[Dataset records]
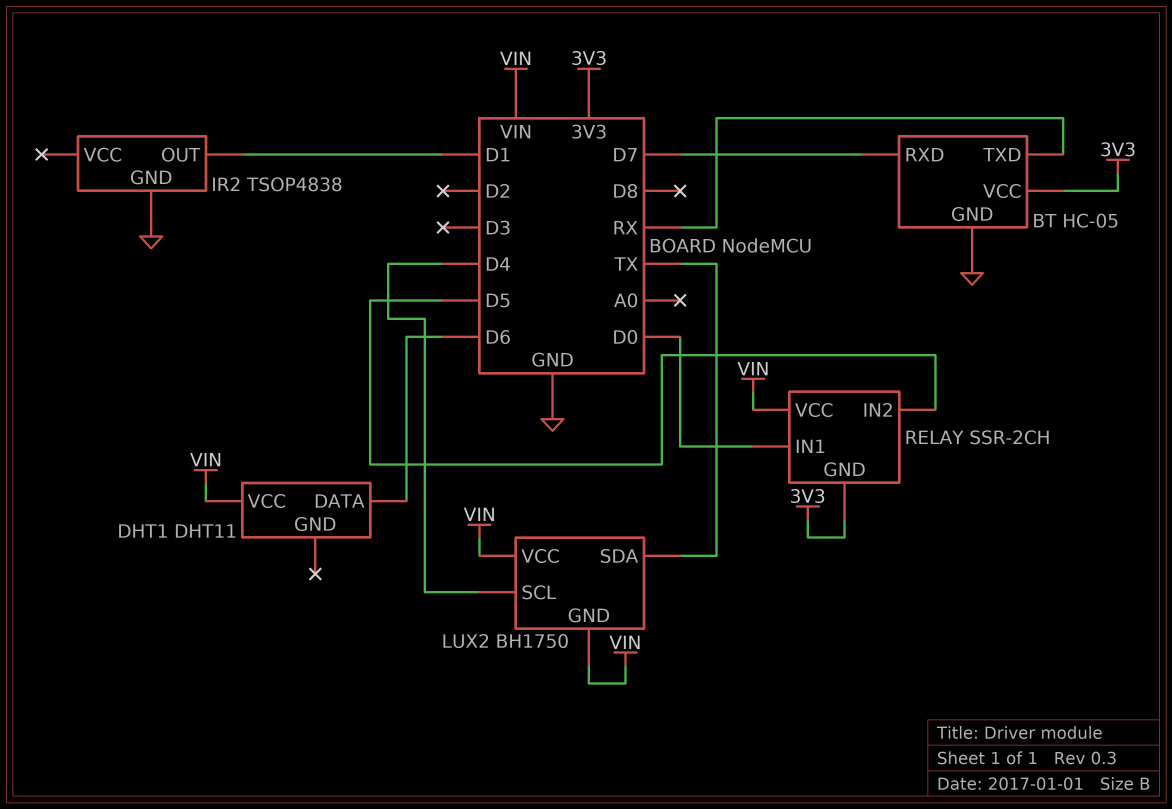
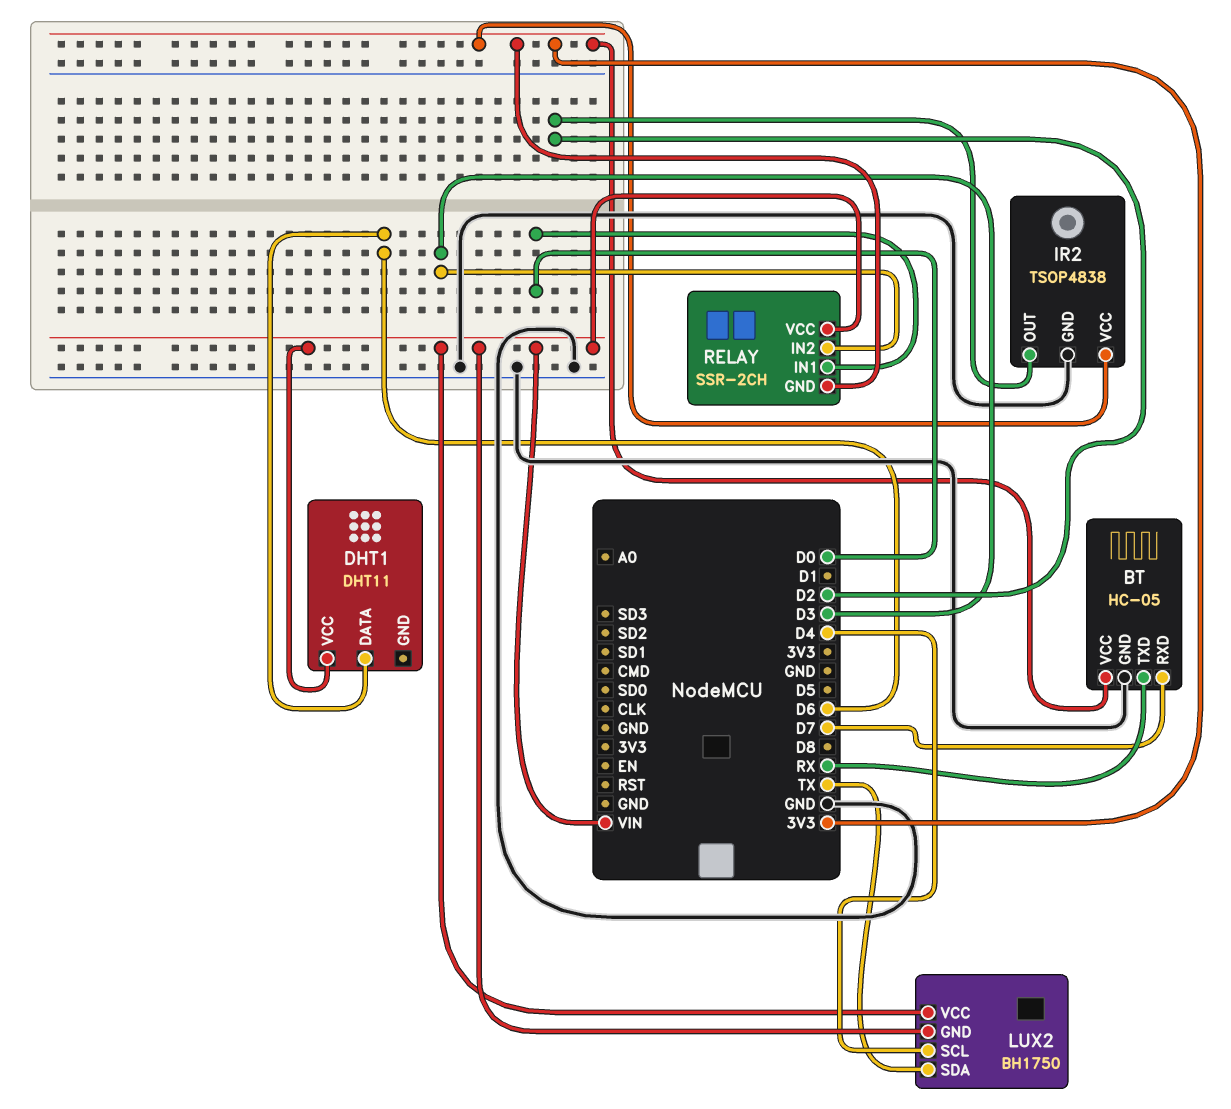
IR2 pin OUT: D1 -> D2
IR2 pin VCC: none -> 3V3
RELAY pin IN2: D5 -> D3

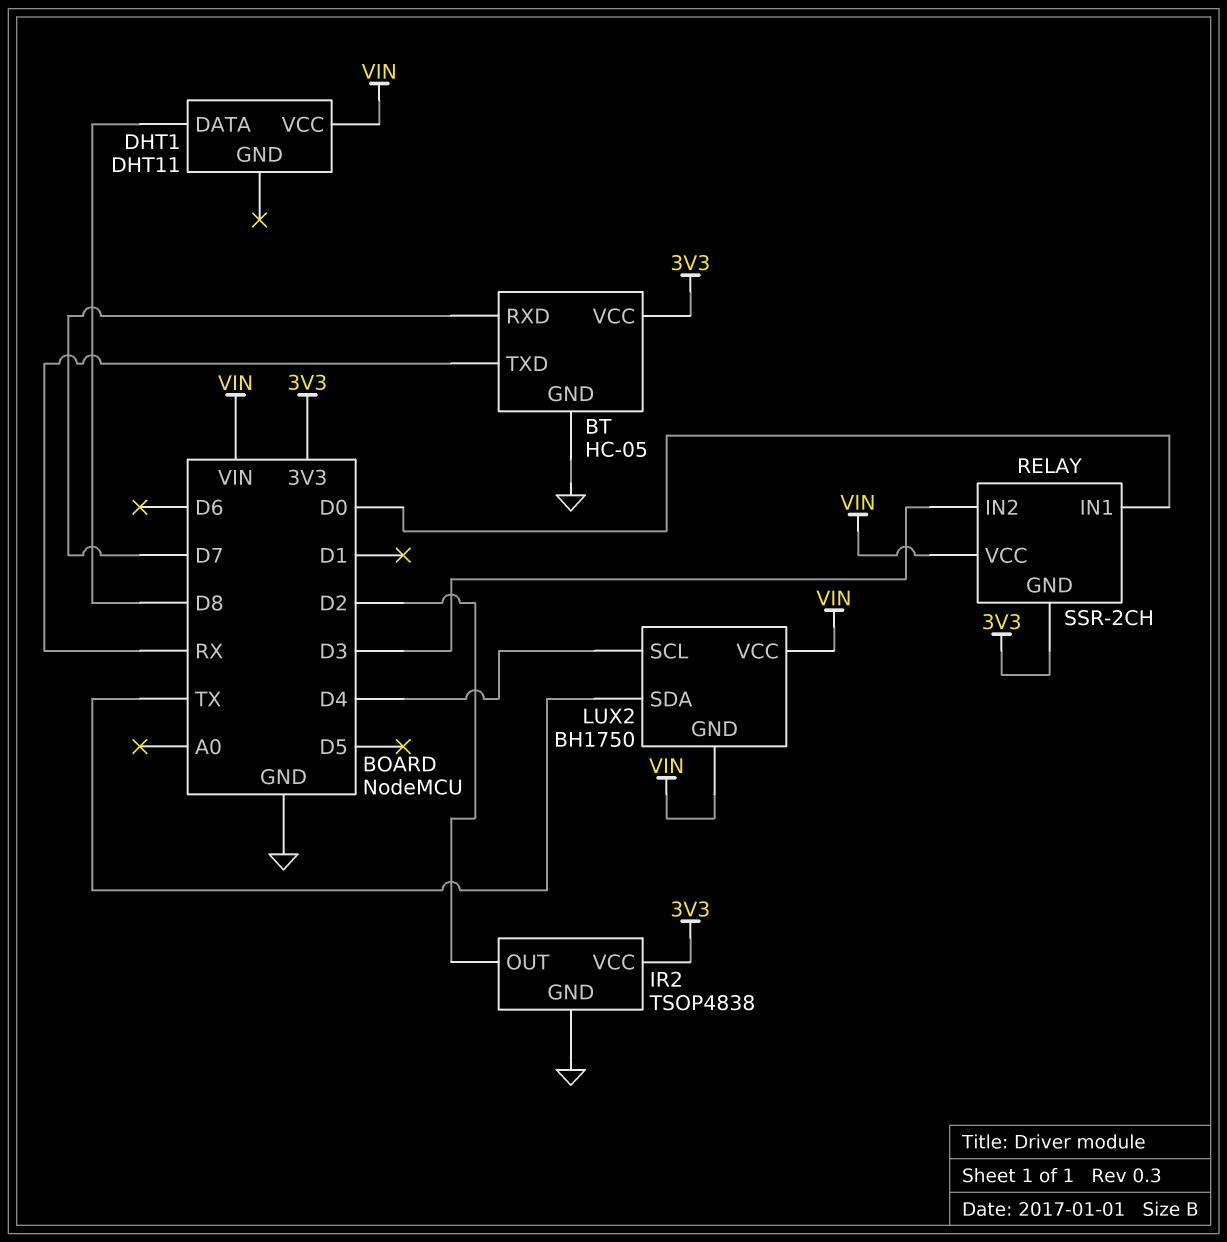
DHT1 pin DATA: D6 -> D8

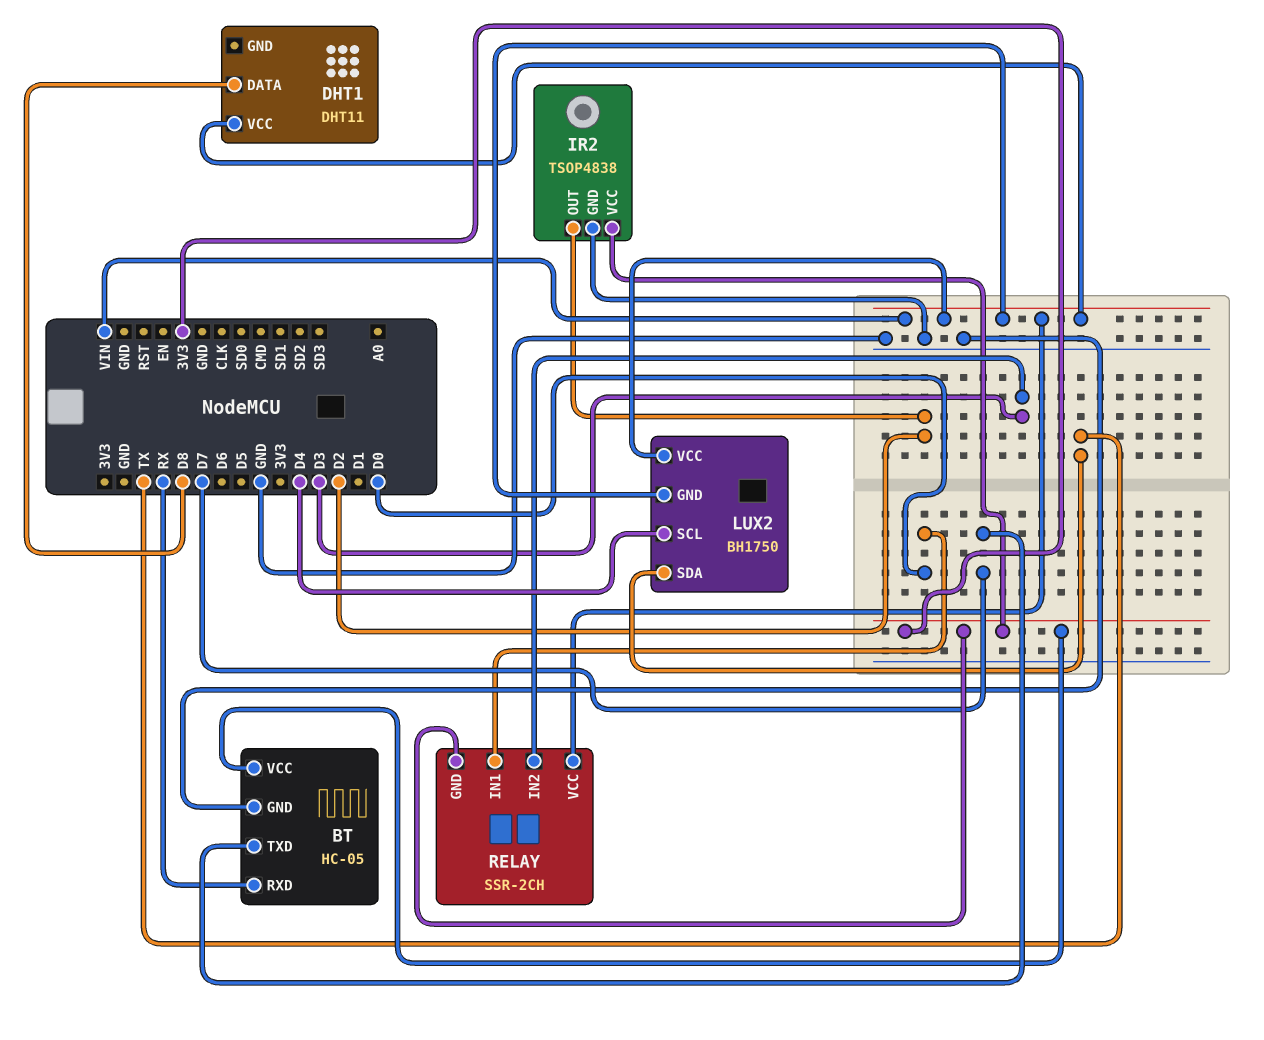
BT pin RXD: D7 -> RX
BT pin TXD: RX -> D7

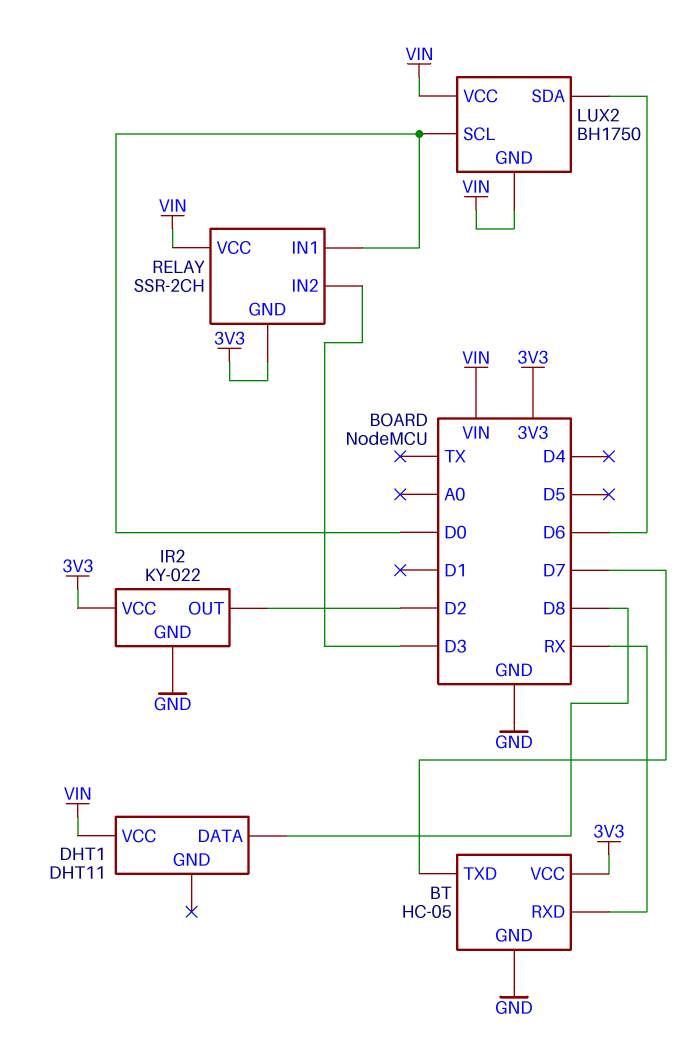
IR2: TSOP4838 -> KY-022
LUX2 pin SCL: D4 -> D0
LUX2 pin SDA: TX -> D6

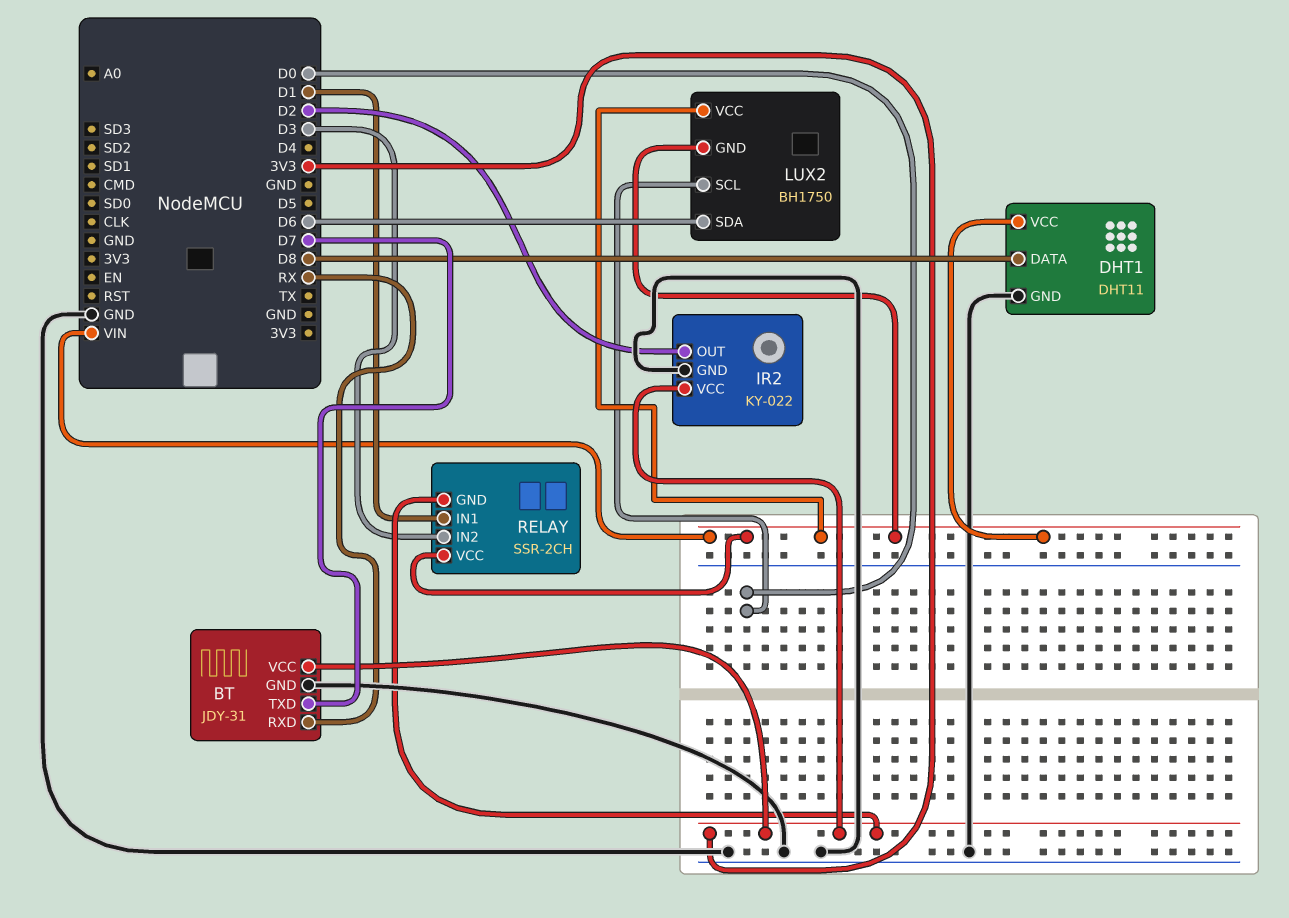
BT: HC-05 -> JDY-31
DHT1 pin GND: none -> GND
RELAY pin IN1: D0 -> D1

§ Exercise objective: Nothing but the exact text of the records should appear in your answer, with no pictures. Please write it out.

§ Task answer:
IR2 pin OUT: D1 -> D2
IR2 pin VCC: none -> 3V3
RELAY pin IN2: D5 -> D3

DHT1 pin DATA: D6 -> D8

BT pin RXD: D7 -> RX
BT pin TXD: RX -> D7

IR2: TSOP4838 -> KY-022
LUX2 pin SCL: D4 -> D0
LUX2 pin SDA: TX -> D6

BT: HC-05 -> JDY-31
DHT1 pin GND: none -> GND
RELAY pin IN1: D0 -> D1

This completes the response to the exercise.